-- PROVIDED MATERIAL follows --

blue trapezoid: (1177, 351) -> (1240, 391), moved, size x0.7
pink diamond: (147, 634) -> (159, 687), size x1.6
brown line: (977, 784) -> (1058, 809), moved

-- PROVIDED MATERIAL concluded --
-- PROVIDED MATERIAL follows --

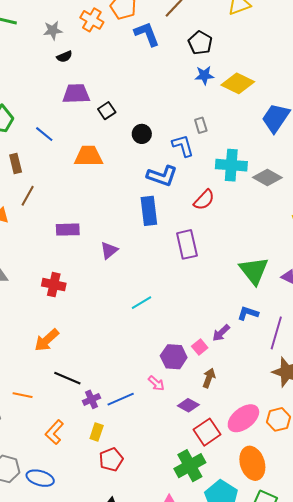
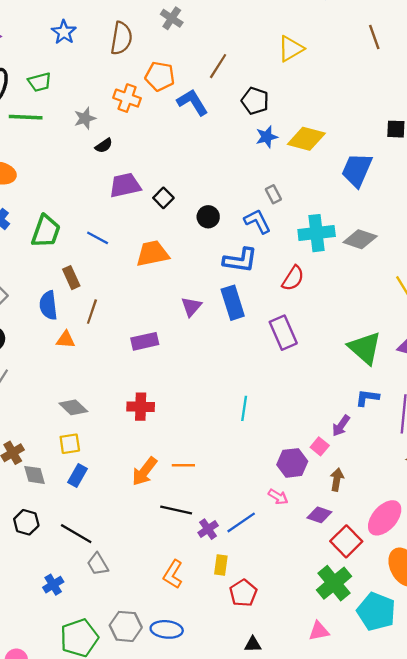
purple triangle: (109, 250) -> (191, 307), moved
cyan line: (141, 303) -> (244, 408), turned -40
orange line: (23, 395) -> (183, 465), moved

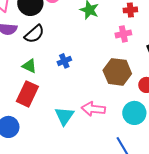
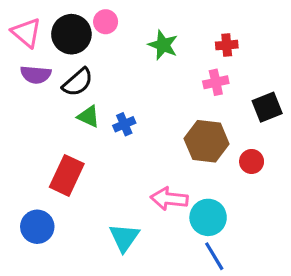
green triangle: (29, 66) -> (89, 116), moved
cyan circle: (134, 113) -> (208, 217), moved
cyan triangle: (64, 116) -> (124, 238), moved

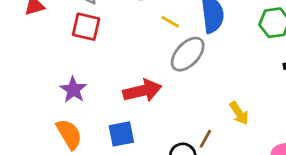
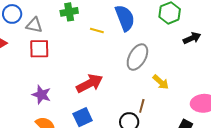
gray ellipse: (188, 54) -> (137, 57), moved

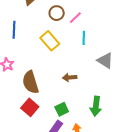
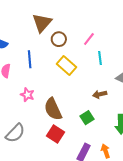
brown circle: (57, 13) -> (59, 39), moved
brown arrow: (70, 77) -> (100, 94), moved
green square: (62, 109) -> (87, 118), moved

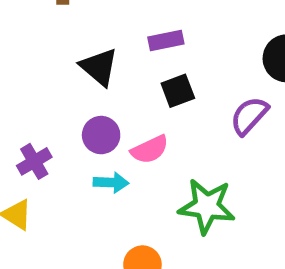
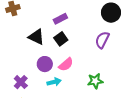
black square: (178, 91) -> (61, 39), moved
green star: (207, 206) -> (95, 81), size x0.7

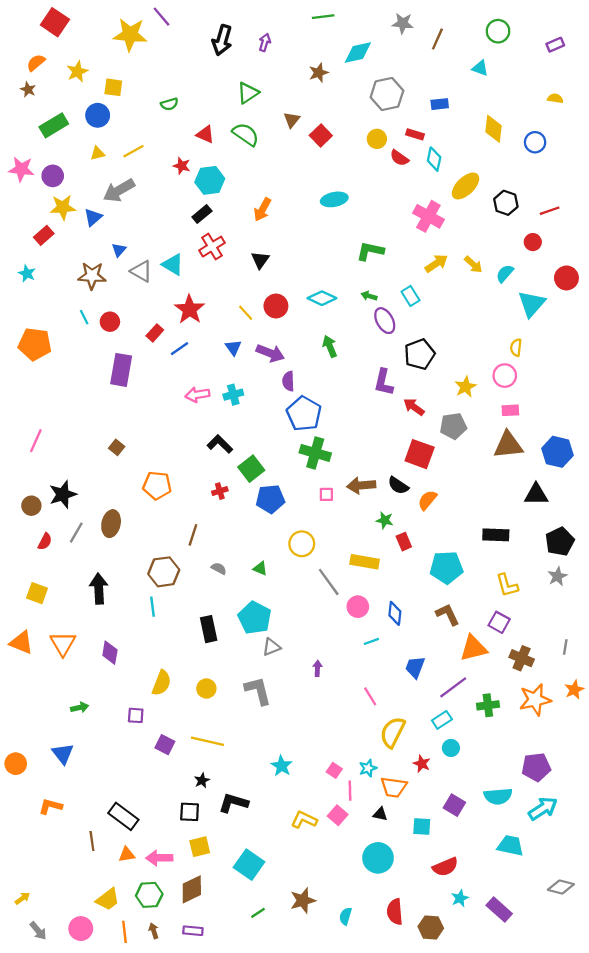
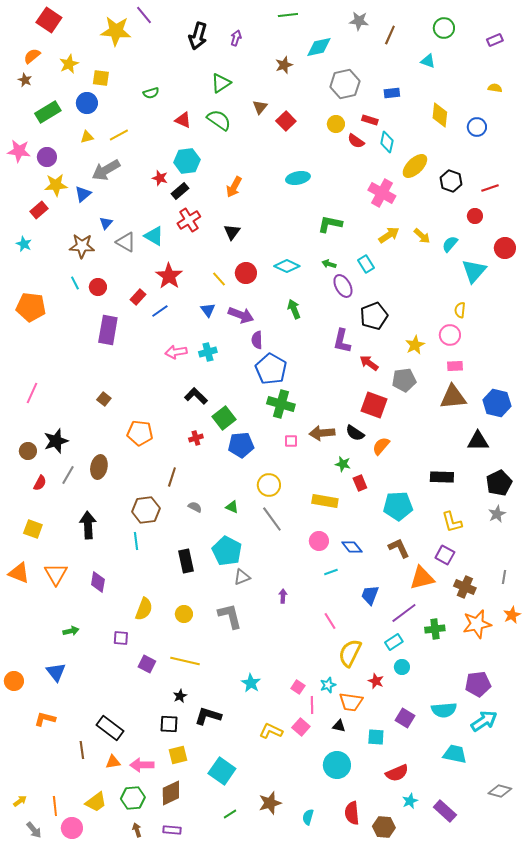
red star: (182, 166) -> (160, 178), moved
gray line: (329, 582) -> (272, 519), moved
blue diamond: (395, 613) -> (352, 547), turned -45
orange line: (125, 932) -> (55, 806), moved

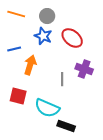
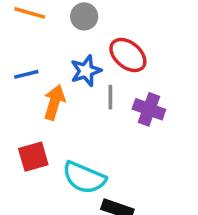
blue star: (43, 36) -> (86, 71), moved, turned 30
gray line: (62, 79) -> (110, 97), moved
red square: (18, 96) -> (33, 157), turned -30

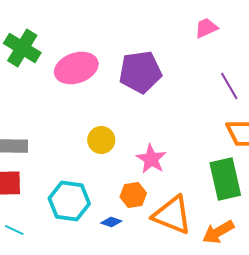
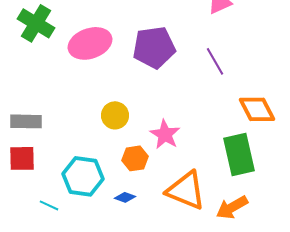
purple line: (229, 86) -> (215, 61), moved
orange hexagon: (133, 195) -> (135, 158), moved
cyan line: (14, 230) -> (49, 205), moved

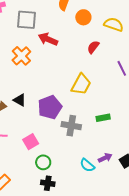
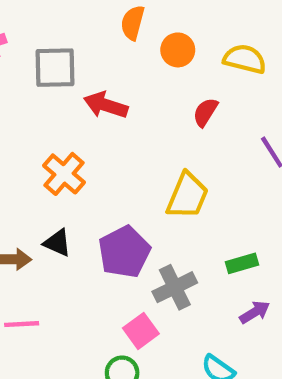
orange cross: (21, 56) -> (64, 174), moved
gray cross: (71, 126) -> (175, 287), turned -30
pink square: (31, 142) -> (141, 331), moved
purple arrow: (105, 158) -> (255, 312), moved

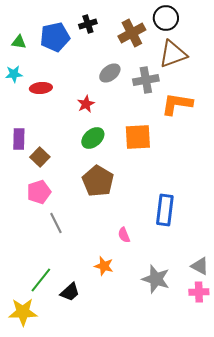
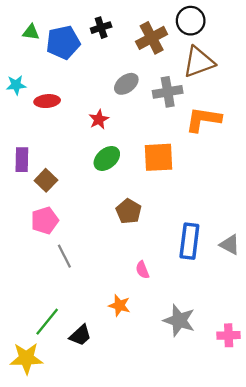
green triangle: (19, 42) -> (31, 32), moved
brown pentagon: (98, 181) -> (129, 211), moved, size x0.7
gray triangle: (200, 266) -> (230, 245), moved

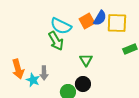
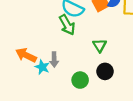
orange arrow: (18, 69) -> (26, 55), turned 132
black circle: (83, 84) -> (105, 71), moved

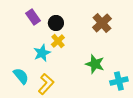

-- PROVIDED MATERIAL concluded --

● **TASK OBJECTIVE**
Return, with no change at all, every line in the entries above from the line containing "blue trapezoid: (1177, 351)" through the line containing "brown line: (977, 784) -> (1058, 809), moved".

● **ANSWER**
blue trapezoid: (1177, 351) -> (1240, 391), moved, size x0.7
pink diamond: (147, 634) -> (159, 687), size x1.6
brown line: (977, 784) -> (1058, 809), moved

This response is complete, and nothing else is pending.